- **WHAT TO PRODUCE**: Take every line from the data that has the word "screwdriver" in it.

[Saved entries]
------------------------------

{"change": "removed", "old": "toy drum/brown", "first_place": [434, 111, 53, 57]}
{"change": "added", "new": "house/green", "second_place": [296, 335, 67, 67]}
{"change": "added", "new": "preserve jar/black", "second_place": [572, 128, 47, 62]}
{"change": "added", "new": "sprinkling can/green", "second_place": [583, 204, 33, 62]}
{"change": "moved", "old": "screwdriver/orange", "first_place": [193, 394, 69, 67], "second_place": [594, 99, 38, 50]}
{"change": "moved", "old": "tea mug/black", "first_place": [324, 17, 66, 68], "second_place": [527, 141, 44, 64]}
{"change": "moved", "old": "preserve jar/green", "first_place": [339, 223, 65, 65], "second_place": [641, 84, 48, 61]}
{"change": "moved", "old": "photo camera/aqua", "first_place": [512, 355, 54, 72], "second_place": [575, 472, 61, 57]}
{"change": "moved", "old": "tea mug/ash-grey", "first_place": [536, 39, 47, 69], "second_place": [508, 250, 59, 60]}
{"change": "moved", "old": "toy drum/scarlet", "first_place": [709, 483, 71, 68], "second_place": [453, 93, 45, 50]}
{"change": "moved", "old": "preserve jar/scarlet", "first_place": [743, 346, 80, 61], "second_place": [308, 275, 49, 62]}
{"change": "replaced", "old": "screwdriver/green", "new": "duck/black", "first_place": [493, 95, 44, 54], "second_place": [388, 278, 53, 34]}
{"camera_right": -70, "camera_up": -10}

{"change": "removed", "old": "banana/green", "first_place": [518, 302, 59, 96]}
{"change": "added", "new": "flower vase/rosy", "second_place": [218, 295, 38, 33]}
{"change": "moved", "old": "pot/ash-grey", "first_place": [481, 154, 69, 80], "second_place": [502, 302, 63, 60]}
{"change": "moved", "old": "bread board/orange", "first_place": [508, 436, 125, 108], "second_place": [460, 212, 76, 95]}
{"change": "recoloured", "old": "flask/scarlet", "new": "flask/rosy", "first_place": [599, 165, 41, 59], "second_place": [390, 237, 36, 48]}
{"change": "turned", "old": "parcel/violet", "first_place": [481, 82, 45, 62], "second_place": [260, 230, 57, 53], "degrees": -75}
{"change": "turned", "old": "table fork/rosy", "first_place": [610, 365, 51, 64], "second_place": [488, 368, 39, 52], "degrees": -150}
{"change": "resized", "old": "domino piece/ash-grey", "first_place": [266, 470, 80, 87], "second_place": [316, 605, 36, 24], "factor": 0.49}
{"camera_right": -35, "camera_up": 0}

------------------------------

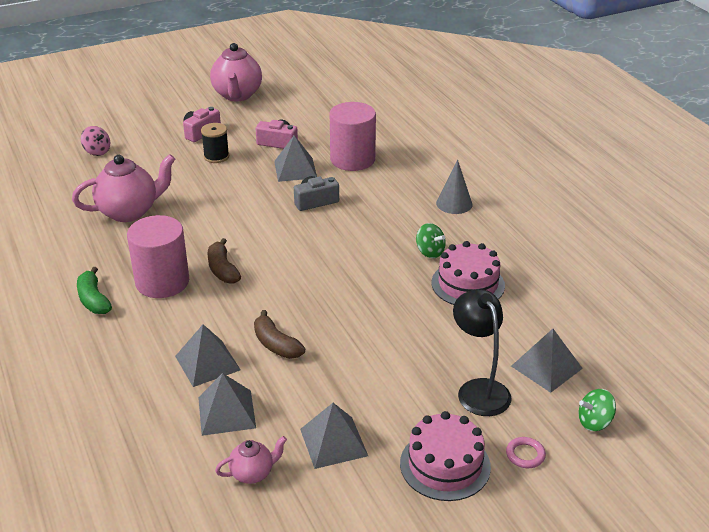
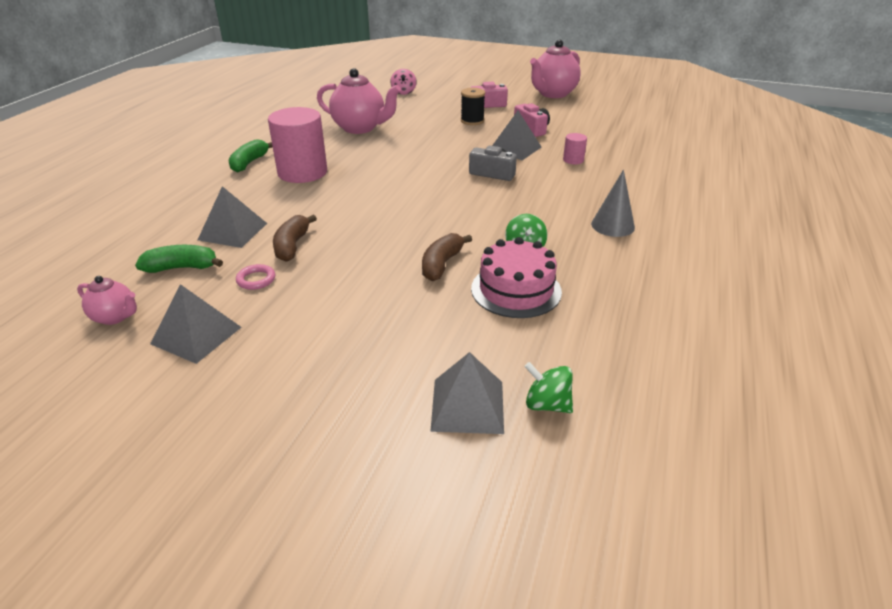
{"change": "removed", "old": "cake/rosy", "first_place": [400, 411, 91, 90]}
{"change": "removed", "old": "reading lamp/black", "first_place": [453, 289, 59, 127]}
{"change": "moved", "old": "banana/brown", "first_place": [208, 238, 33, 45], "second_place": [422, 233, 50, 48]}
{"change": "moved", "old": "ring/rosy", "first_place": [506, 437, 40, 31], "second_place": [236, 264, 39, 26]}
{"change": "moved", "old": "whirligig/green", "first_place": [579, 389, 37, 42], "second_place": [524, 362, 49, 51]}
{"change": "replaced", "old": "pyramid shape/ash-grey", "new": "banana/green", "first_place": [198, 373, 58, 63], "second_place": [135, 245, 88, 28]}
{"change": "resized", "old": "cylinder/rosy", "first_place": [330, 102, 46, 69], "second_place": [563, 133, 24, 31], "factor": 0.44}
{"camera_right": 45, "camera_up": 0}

------------------------------

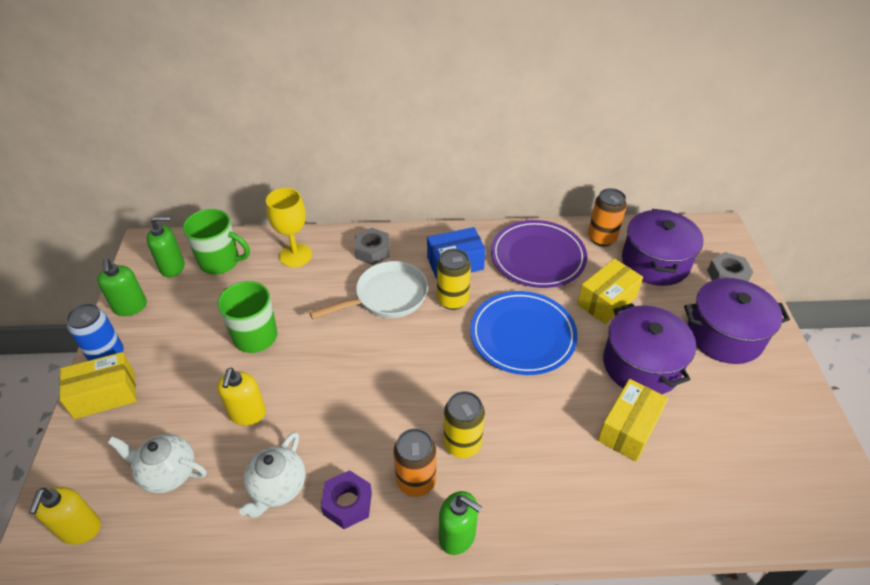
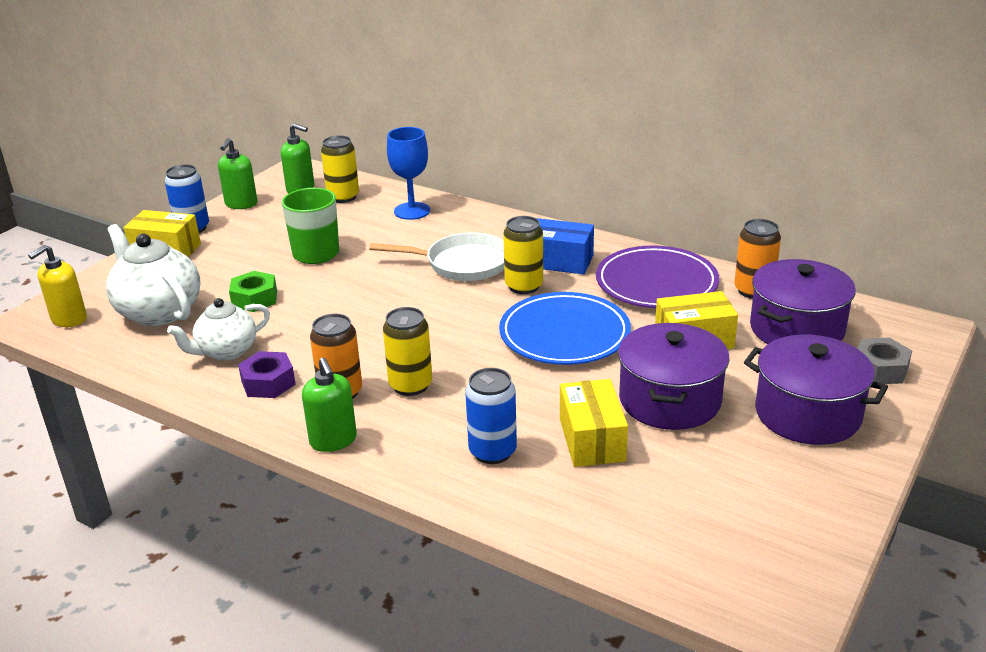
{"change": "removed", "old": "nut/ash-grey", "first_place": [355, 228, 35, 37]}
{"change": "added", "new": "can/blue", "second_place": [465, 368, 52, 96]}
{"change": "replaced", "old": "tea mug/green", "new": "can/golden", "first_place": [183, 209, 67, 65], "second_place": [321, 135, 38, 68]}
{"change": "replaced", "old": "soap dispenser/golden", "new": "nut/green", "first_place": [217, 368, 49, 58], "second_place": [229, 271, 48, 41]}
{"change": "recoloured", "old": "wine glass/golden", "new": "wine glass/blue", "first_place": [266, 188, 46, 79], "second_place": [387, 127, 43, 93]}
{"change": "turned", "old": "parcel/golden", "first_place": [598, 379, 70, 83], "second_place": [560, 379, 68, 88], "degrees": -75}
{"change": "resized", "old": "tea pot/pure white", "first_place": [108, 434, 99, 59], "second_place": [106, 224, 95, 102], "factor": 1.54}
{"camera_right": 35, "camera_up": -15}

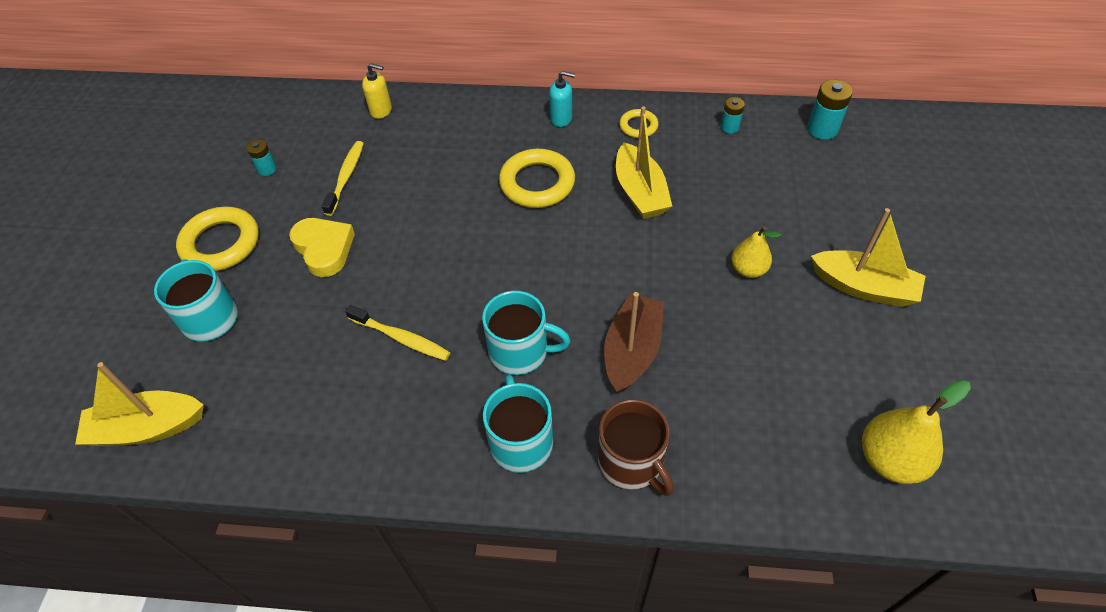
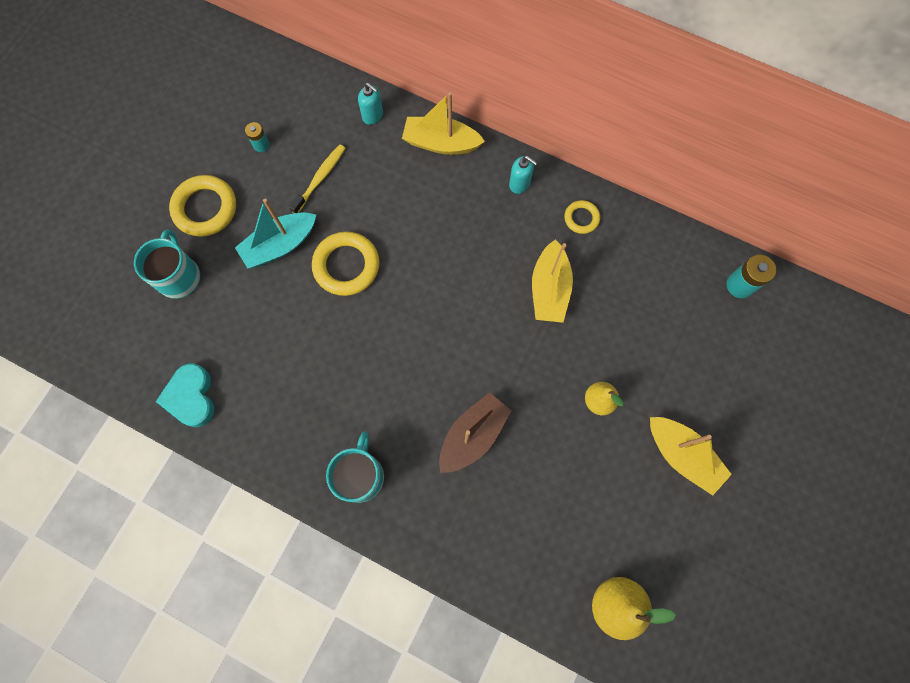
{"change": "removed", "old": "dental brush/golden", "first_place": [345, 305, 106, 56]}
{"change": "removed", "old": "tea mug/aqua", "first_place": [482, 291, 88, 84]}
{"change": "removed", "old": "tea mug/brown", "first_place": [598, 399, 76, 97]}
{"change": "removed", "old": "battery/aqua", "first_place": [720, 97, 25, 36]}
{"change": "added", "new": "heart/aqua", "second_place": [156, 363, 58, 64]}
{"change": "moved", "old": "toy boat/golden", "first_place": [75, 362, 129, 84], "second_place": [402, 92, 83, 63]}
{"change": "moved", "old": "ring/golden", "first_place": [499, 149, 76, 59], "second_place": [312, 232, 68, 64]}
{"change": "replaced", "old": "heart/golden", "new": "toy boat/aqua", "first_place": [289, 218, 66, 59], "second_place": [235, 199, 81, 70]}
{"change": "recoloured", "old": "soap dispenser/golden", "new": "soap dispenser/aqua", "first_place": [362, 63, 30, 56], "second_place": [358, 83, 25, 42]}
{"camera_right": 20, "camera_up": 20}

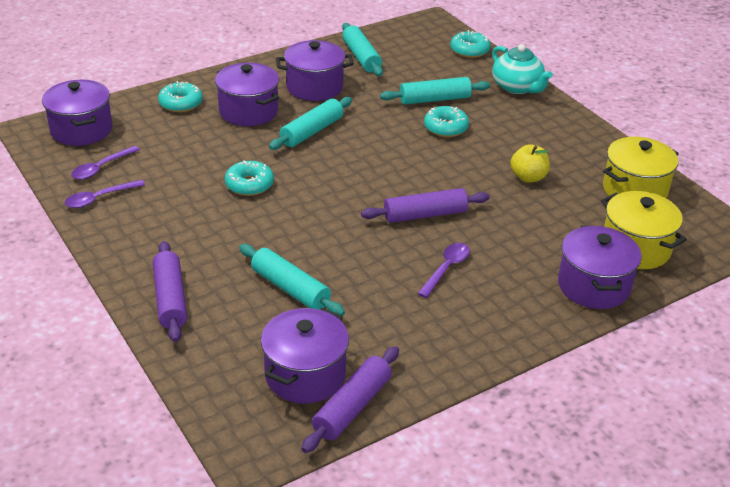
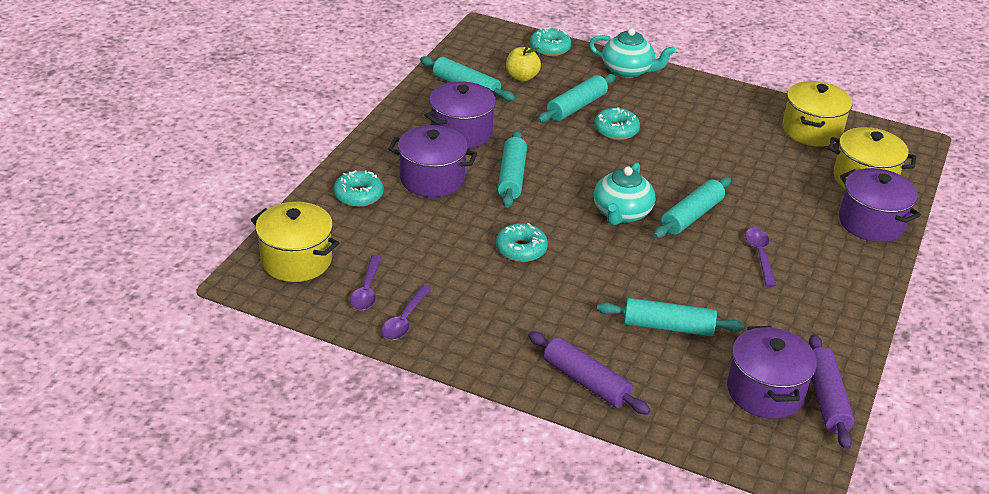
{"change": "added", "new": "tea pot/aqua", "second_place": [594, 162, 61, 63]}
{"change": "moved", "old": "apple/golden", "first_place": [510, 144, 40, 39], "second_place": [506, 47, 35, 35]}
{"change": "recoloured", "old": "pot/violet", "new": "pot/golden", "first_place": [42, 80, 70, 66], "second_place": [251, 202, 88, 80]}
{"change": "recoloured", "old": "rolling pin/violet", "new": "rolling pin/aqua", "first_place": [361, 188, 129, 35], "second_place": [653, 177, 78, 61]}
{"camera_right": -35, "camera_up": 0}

------------------------------

- **RESPONSE BELOW**:
{"change": "moved", "old": "screwdriver/orange", "first_place": [193, 394, 69, 67], "second_place": [594, 99, 38, 50]}
{"change": "replaced", "old": "screwdriver/green", "new": "duck/black", "first_place": [493, 95, 44, 54], "second_place": [388, 278, 53, 34]}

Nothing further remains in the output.